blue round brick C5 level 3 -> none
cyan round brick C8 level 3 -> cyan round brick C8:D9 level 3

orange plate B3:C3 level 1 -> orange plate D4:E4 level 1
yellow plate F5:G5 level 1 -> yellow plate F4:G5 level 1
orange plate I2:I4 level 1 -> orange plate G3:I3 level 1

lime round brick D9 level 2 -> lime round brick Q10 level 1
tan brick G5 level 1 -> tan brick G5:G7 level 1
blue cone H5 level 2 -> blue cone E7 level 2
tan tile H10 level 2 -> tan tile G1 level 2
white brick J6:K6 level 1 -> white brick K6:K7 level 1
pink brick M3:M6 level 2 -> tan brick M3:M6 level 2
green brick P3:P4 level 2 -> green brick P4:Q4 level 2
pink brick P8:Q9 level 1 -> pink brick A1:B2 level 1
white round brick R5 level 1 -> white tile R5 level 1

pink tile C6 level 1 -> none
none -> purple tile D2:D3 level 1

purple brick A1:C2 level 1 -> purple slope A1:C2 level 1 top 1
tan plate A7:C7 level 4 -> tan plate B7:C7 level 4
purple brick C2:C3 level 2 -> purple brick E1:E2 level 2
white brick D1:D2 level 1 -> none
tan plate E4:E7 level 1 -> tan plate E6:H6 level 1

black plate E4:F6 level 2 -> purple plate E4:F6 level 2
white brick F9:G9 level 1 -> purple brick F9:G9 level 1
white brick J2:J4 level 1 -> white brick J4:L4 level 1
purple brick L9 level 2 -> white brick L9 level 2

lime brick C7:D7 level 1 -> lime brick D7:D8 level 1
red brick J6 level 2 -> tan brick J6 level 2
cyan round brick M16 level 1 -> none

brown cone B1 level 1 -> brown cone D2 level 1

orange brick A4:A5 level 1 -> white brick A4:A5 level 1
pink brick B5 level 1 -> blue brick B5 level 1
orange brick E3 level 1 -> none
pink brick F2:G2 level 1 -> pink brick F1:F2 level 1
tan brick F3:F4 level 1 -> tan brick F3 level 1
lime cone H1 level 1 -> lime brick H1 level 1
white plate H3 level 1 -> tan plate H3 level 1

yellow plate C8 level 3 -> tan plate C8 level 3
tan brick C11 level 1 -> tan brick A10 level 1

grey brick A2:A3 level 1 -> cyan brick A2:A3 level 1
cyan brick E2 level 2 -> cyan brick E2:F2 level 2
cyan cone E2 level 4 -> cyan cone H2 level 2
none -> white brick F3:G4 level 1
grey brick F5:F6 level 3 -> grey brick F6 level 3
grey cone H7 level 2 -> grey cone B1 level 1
----
▶ [Exercise directions]: A word-for-word restatement of all the records is required.

▶ [Solution for this task]:
blue round brick C5 level 3 -> none
cyan round brick C8 level 3 -> cyan round brick C8:D9 level 3

orange plate B3:C3 level 1 -> orange plate D4:E4 level 1
yellow plate F5:G5 level 1 -> yellow plate F4:G5 level 1
orange plate I2:I4 level 1 -> orange plate G3:I3 level 1

lime round brick D9 level 2 -> lime round brick Q10 level 1
tan brick G5 level 1 -> tan brick G5:G7 level 1
blue cone H5 level 2 -> blue cone E7 level 2
tan tile H10 level 2 -> tan tile G1 level 2
white brick J6:K6 level 1 -> white brick K6:K7 level 1
pink brick M3:M6 level 2 -> tan brick M3:M6 level 2
green brick P3:P4 level 2 -> green brick P4:Q4 level 2
pink brick P8:Q9 level 1 -> pink brick A1:B2 level 1
white round brick R5 level 1 -> white tile R5 level 1

pink tile C6 level 1 -> none
none -> purple tile D2:D3 level 1

purple brick A1:C2 level 1 -> purple slope A1:C2 level 1 top 1
tan plate A7:C7 level 4 -> tan plate B7:C7 level 4
purple brick C2:C3 level 2 -> purple brick E1:E2 level 2
white brick D1:D2 level 1 -> none
tan plate E4:E7 level 1 -> tan plate E6:H6 level 1

black plate E4:F6 level 2 -> purple plate E4:F6 level 2
white brick F9:G9 level 1 -> purple brick F9:G9 level 1
white brick J2:J4 level 1 -> white brick J4:L4 level 1
purple brick L9 level 2 -> white brick L9 level 2

lime brick C7:D7 level 1 -> lime brick D7:D8 level 1
red brick J6 level 2 -> tan brick J6 level 2
cyan round brick M16 level 1 -> none

brown cone B1 level 1 -> brown cone D2 level 1

orange brick A4:A5 level 1 -> white brick A4:A5 level 1
pink brick B5 level 1 -> blue brick B5 level 1
orange brick E3 level 1 -> none
pink brick F2:G2 level 1 -> pink brick F1:F2 level 1
tan brick F3:F4 level 1 -> tan brick F3 level 1
lime cone H1 level 1 -> lime brick H1 level 1
white plate H3 level 1 -> tan plate H3 level 1

yellow plate C8 level 3 -> tan plate C8 level 3
tan brick C11 level 1 -> tan brick A10 level 1

grey brick A2:A3 level 1 -> cyan brick A2:A3 level 1
cyan brick E2 level 2 -> cyan brick E2:F2 level 2
cyan cone E2 level 4 -> cyan cone H2 level 2
none -> white brick F3:G4 level 1
grey brick F5:F6 level 3 -> grey brick F6 level 3
grey cone H7 level 2 -> grey cone B1 level 1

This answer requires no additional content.